#### [Supplied data]

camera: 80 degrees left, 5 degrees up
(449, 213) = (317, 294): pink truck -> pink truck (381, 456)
---
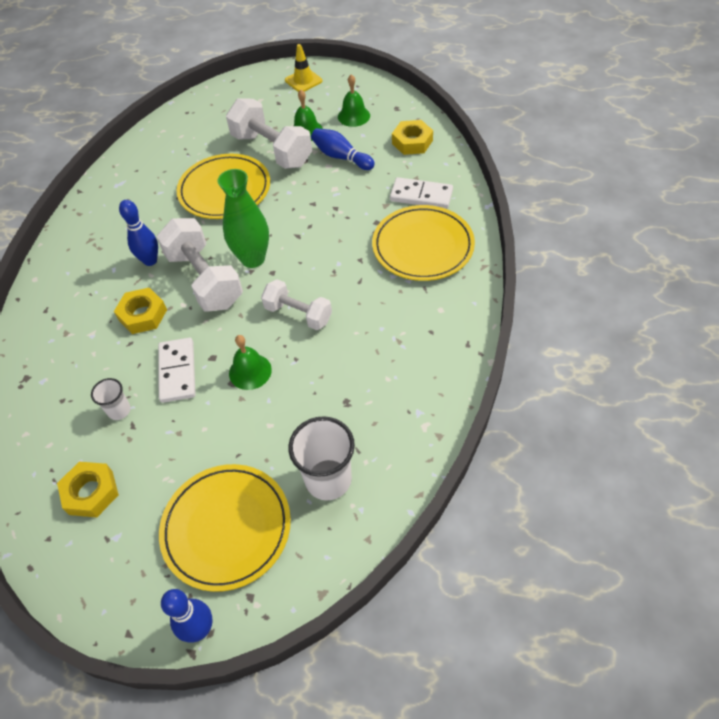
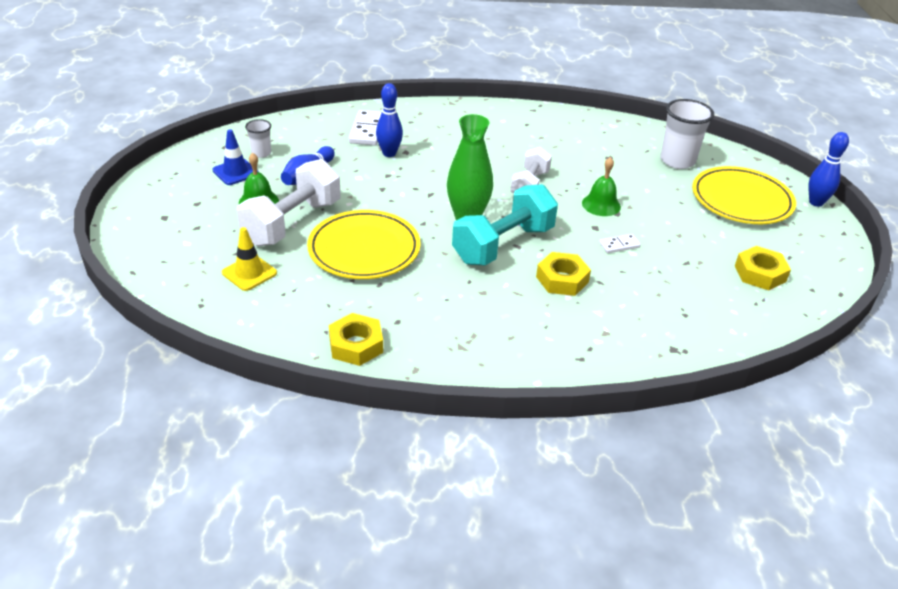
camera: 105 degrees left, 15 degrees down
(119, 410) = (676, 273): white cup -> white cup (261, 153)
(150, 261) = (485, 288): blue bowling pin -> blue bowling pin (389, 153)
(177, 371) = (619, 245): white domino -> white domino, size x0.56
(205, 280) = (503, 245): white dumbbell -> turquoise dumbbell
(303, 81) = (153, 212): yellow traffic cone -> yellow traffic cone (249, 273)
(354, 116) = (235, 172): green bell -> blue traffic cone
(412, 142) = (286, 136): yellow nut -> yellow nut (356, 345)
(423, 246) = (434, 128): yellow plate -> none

#### [Directions for this task]
Go through the listing above and write out exactly the lines starting with the one holding "(205, 280) = (503, 245): white" and running through the one holding "(423, 246) = (434, 128): yellow plate -> none", ends included, and no others.

#### [Task response]
(205, 280) = (503, 245): white dumbbell -> turquoise dumbbell
(303, 81) = (153, 212): yellow traffic cone -> yellow traffic cone (249, 273)
(354, 116) = (235, 172): green bell -> blue traffic cone
(412, 142) = (286, 136): yellow nut -> yellow nut (356, 345)
(423, 246) = (434, 128): yellow plate -> none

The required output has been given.